AIM OF THE TASK: Reproduce verbatim the final portion of the material below, from the line containing "Detect every instance" through its last line, and nothing else.

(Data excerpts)
** START **
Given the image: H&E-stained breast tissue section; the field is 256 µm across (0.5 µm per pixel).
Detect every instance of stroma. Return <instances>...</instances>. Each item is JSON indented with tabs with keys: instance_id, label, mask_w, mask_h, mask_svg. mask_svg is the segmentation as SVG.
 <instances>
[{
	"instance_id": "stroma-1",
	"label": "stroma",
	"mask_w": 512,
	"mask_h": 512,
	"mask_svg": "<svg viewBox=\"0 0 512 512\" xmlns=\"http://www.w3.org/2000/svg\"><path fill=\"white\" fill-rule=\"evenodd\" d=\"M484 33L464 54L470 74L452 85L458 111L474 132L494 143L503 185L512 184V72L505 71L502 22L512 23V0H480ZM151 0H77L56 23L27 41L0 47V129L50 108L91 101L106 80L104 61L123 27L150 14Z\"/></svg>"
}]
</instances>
** END **
RESPONSE TO THIS EXERCISE:
Detect every instance of stroma. Return <instances>...</instances>. Each item is JSON indented with tabs with keys: instance_id, label, mask_w, mask_h, mask_svg. mask_svg is the segmentation as SVG.
 <instances>
[{
	"instance_id": "stroma-1",
	"label": "stroma",
	"mask_w": 512,
	"mask_h": 512,
	"mask_svg": "<svg viewBox=\"0 0 512 512\" xmlns=\"http://www.w3.org/2000/svg\"><path fill=\"white\" fill-rule=\"evenodd\" d=\"M484 33L464 54L470 74L452 85L458 111L474 132L494 143L503 185L512 184V72L505 71L502 22L512 23V0H480ZM151 0H77L56 23L27 41L0 47V129L50 108L91 101L106 80L104 61L123 27L150 14Z\"/></svg>"
}]
</instances>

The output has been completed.